§ **WHAT YOU HAVE TO DO**
Once the line containing "The camera went 15" is reached in the listing below, reproduce it and all later lines through the final one exactly, but omit any pictures.

(DATA RECORDS Opens)

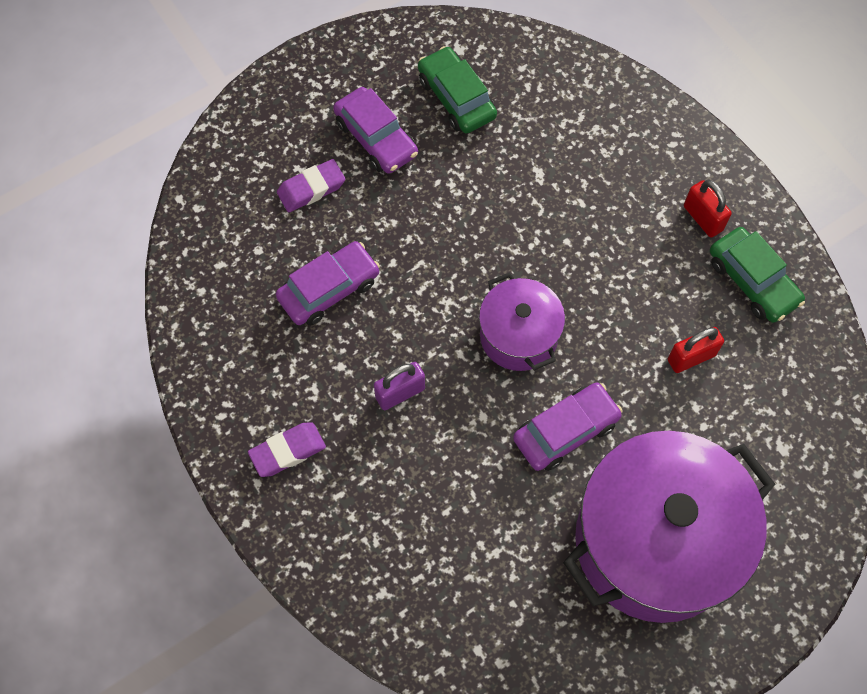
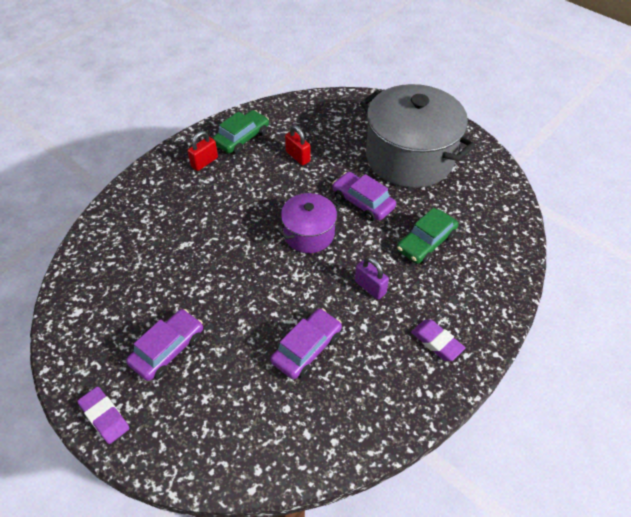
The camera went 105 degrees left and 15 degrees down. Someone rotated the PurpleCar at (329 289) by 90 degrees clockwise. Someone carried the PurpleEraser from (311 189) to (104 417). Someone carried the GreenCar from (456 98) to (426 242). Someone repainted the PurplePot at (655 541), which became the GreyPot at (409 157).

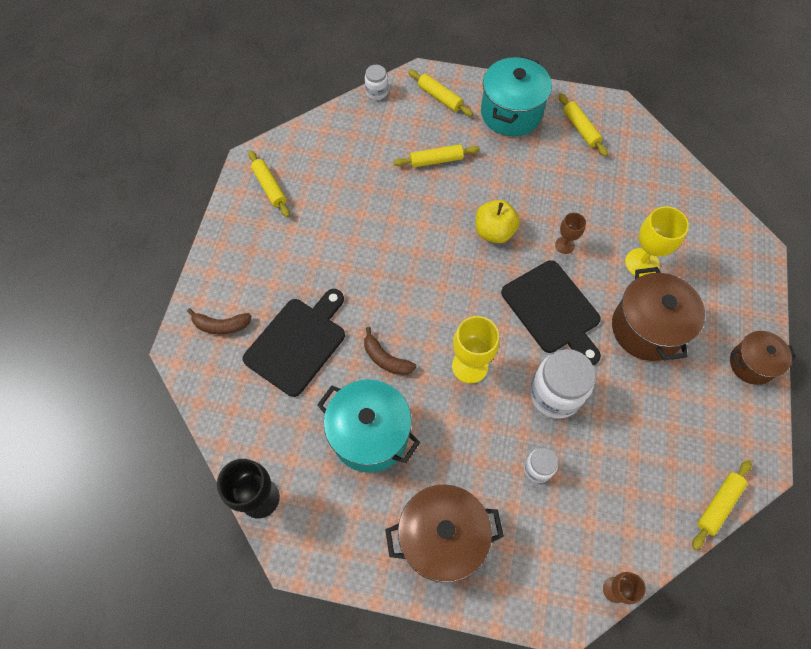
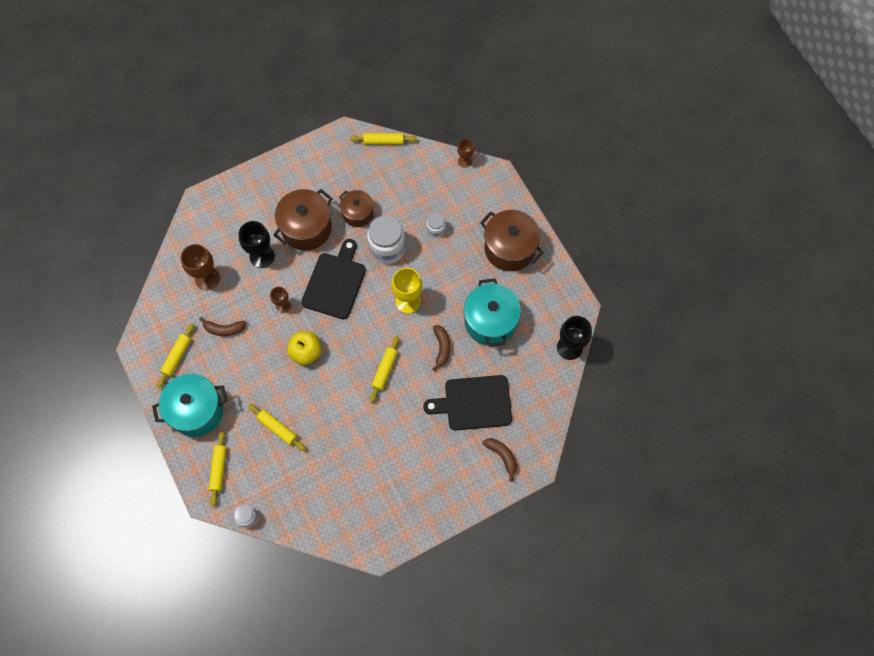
The camera went 130 degrees left and 5 degrees up. Someone carried the YellowRollingPin from (269 187) to (385 370). Someone repainted the YellowGoblet at (642 263), which became the BlackGoblet at (262 256). Someone carried the BrownPot from (751 364) to (358 214). Someone put down the BrownGoblet at (207 278). Someone put down the BrownBanana at (224 329).

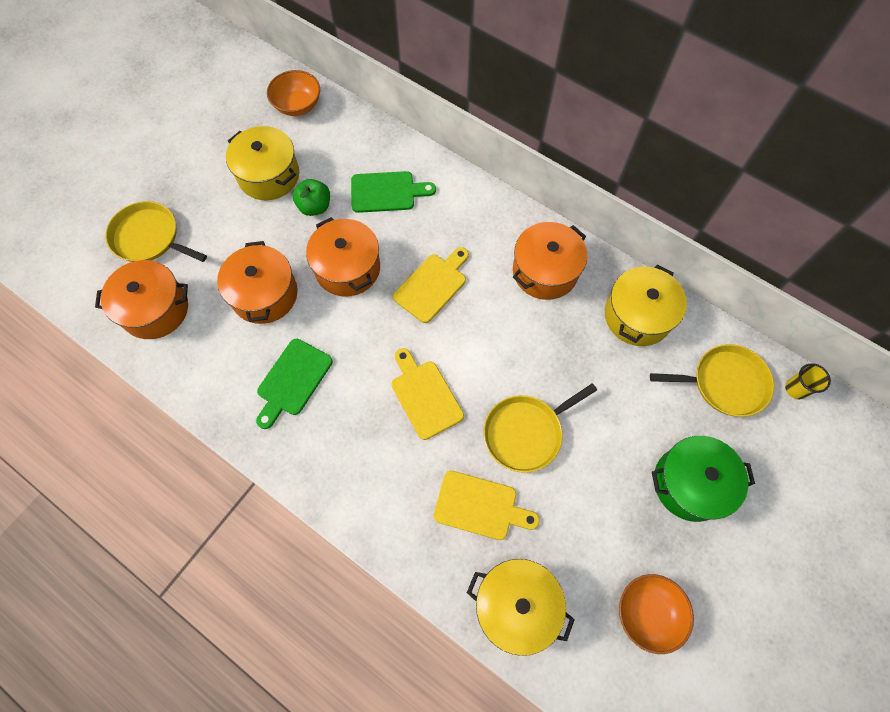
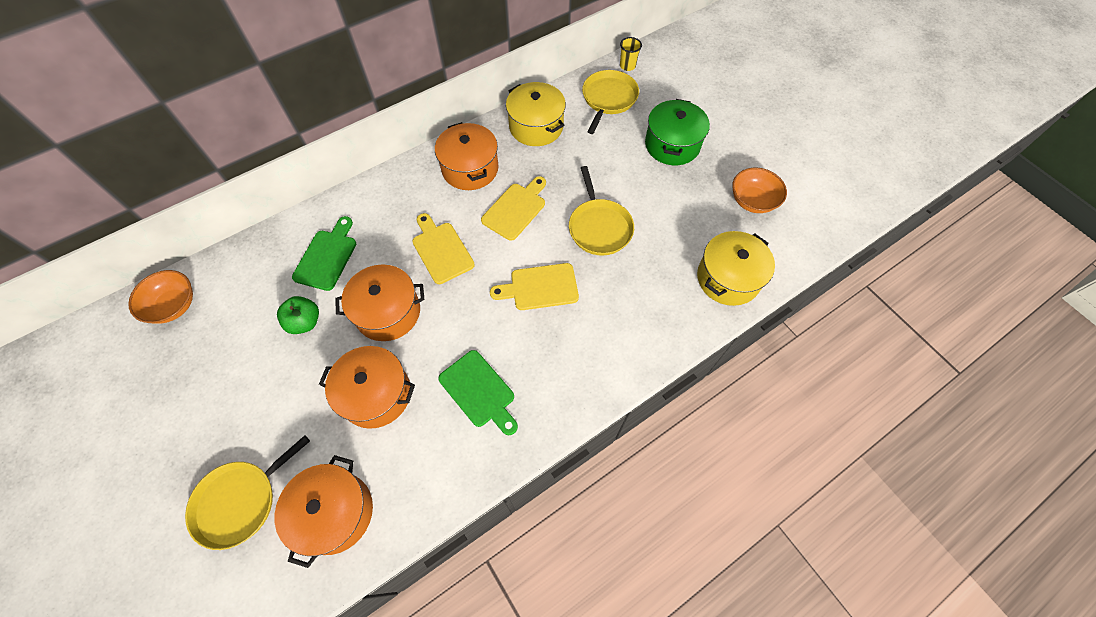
The camera went 70 degrees left and 5 degrees down. Someone took away the YellowPot at (269 175). Someone carried the YellowCuttingBoard from (480 506) to (516 209).

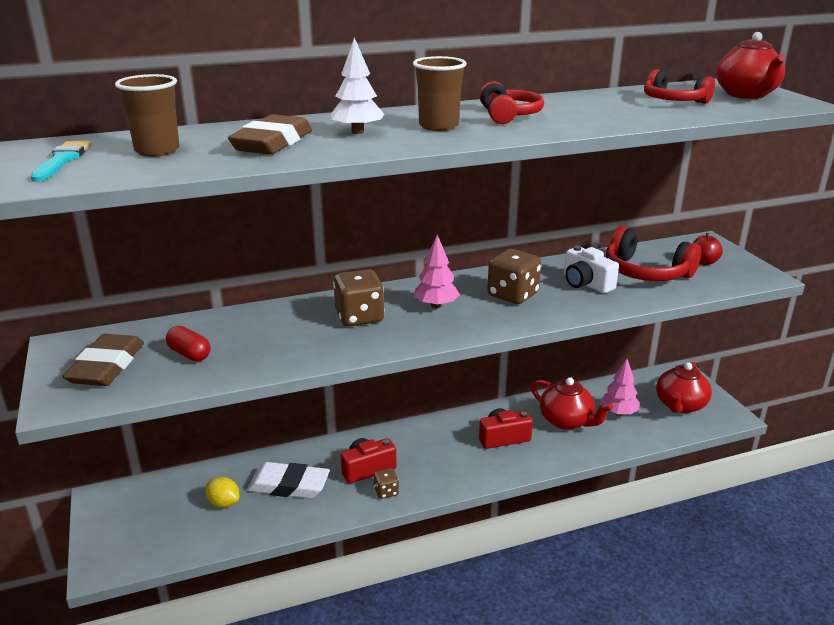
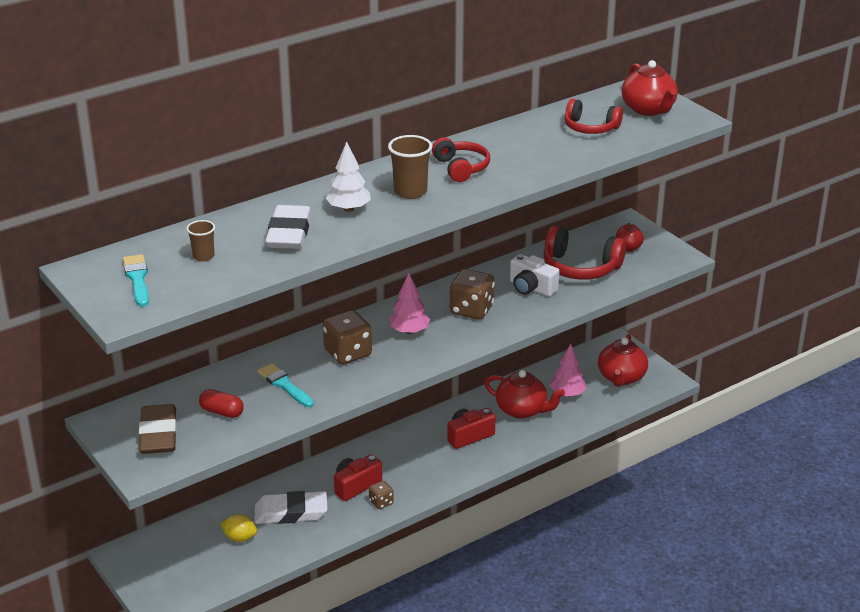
The camera went 15 degrees left and 5 degrees up. Someone scaled the BrownCup at (157 151) by 0.61. Someone repainted the BrownEraser at (272 143), which became the WhiteEraser at (289 233). Someone put down the TurquoiseBrush at (284 385).

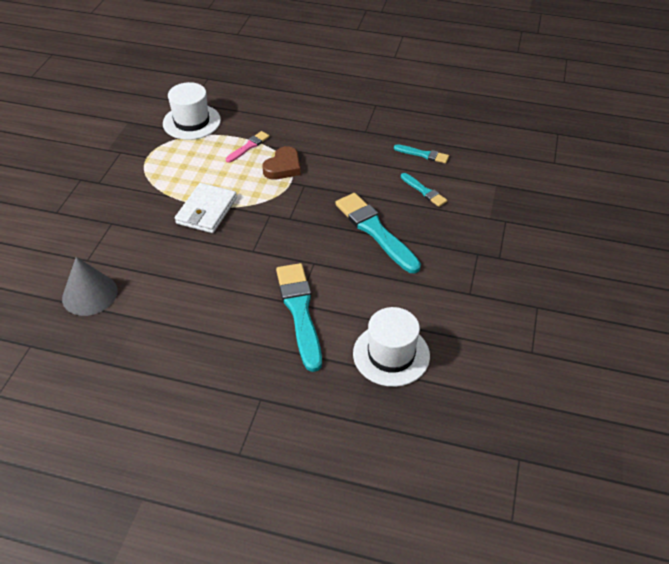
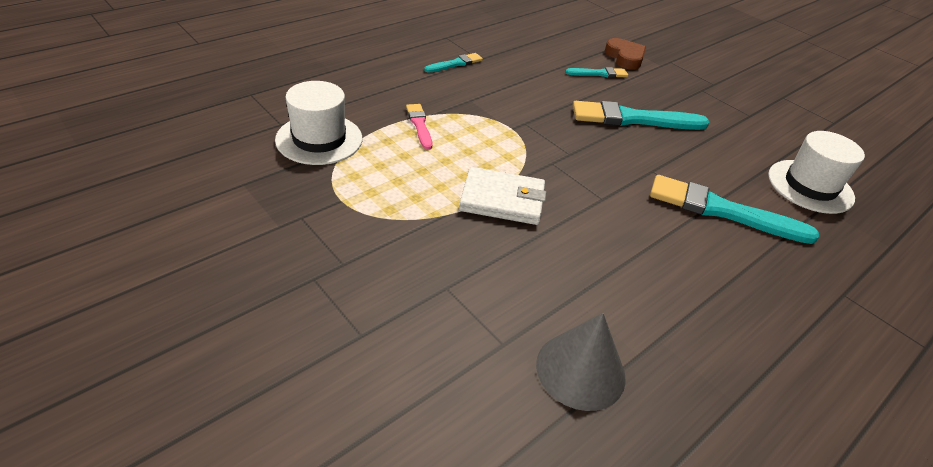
The camera went 60 degrees left and 5 degrees down. Someone rotated the WhiteWallet at (206 211) by 45 degrees counterclockwise. Someone carried the BrownHeart from (283 167) to (625 57). Someone carried the TurquoiseBrush from (423 154) to (455 64).

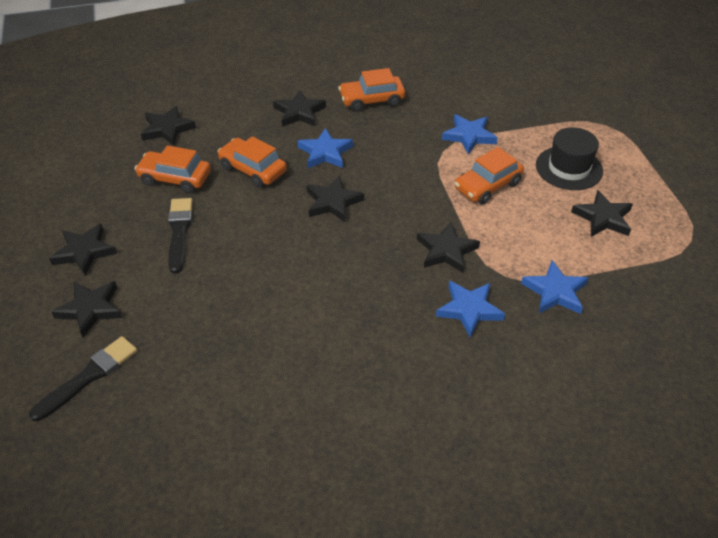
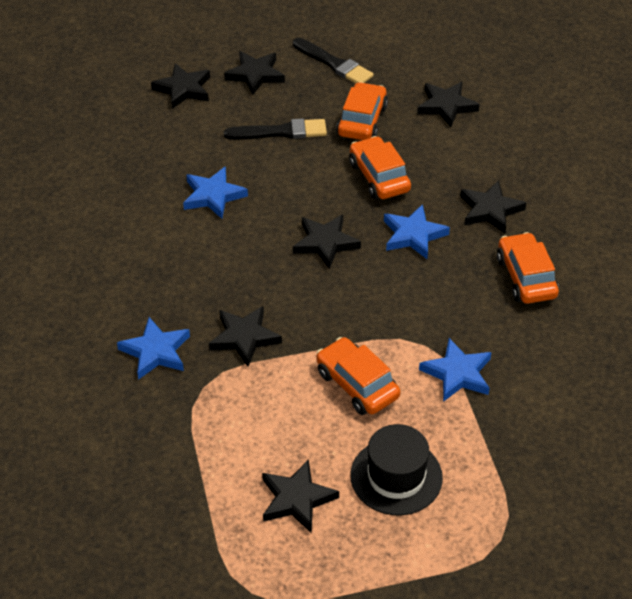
The camera went 90 degrees right and 0 degrees up. Someone carried the BlackBrush from (88 376) to (334 64). Someone rotated the OrangeCar at (253 169) by 60 degrees counterclockwise. Someone carried the BlueStar from (555 291) to (213 196).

(DATA RECORDS Closes)

§ **RESPONSE TO THE EXERCISE**
The camera went 15 degrees left and 5 degrees up. Someone scaled the BrownCup at (157 151) by 0.61. Someone repainted the BrownEraser at (272 143), which became the WhiteEraser at (289 233). Someone put down the TurquoiseBrush at (284 385).

The camera went 60 degrees left and 5 degrees down. Someone rotated the WhiteWallet at (206 211) by 45 degrees counterclockwise. Someone carried the BrownHeart from (283 167) to (625 57). Someone carried the TurquoiseBrush from (423 154) to (455 64).

The camera went 90 degrees right and 0 degrees up. Someone carried the BlackBrush from (88 376) to (334 64). Someone rotated the OrangeCar at (253 169) by 60 degrees counterclockwise. Someone carried the BlueStar from (555 291) to (213 196).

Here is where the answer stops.